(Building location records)
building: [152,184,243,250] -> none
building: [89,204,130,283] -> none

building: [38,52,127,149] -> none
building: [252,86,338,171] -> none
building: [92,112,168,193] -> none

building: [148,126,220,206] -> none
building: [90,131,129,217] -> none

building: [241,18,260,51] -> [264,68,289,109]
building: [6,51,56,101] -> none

---

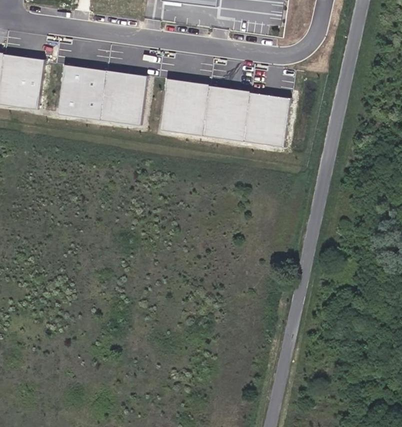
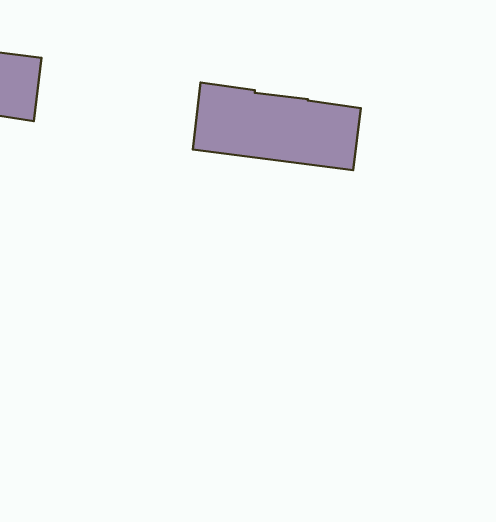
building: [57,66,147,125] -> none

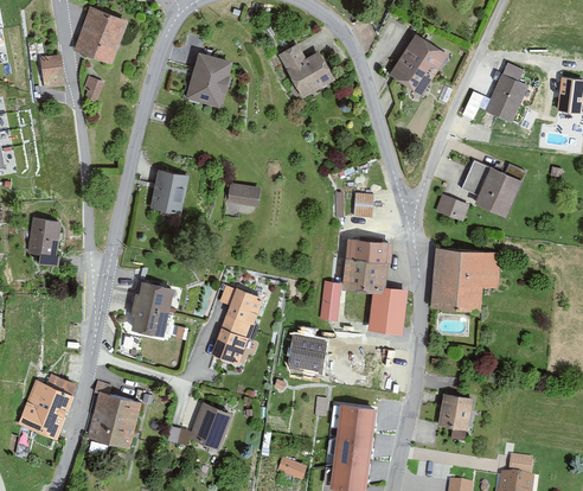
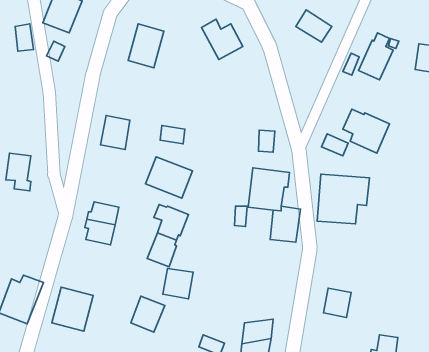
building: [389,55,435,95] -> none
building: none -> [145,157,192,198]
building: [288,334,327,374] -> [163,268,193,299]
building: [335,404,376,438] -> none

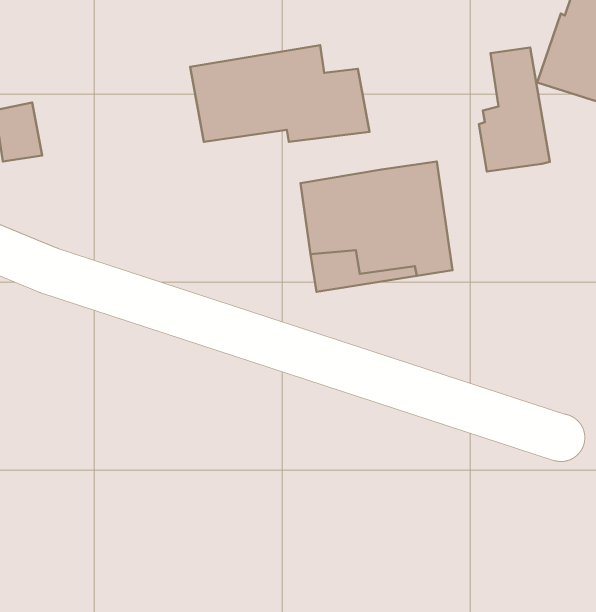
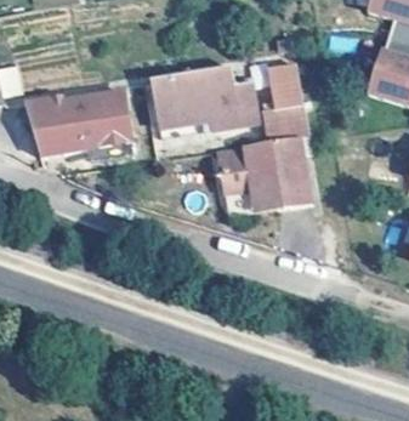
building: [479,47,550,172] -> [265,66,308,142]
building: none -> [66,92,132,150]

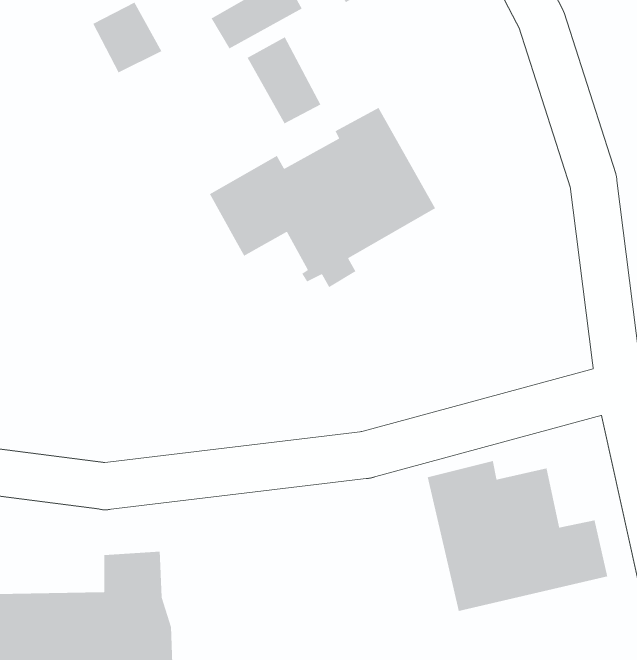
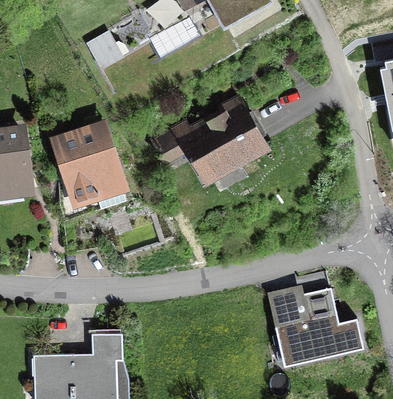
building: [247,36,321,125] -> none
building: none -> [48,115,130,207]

--

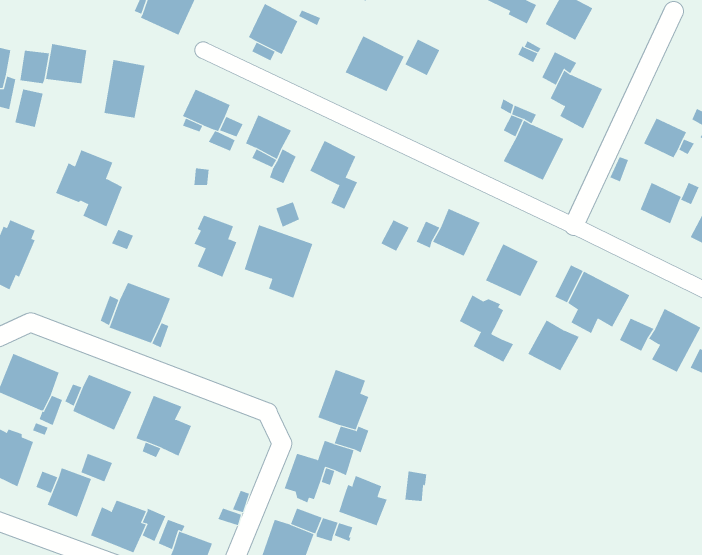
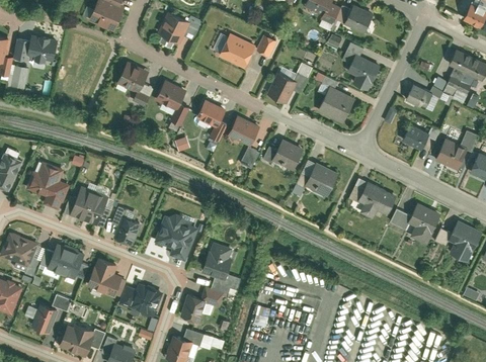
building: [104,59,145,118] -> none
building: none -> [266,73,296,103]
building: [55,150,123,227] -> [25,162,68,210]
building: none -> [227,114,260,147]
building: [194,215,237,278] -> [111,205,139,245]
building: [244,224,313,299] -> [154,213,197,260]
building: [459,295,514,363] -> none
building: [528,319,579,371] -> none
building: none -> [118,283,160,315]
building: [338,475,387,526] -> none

TASK DIRECTIONS:
Please make an exact copy of the lines above from the line with "building: [152,184,243,250] -> none" through the line with "building: [6,51,56,101] -> none", both ends included.

WRITTEN SOLUTION:
building: [152,184,243,250] -> none
building: [89,204,130,283] -> none

building: [38,52,127,149] -> none
building: [252,86,338,171] -> none
building: [92,112,168,193] -> none

building: [148,126,220,206] -> none
building: [90,131,129,217] -> none

building: [241,18,260,51] -> [264,68,289,109]
building: [6,51,56,101] -> none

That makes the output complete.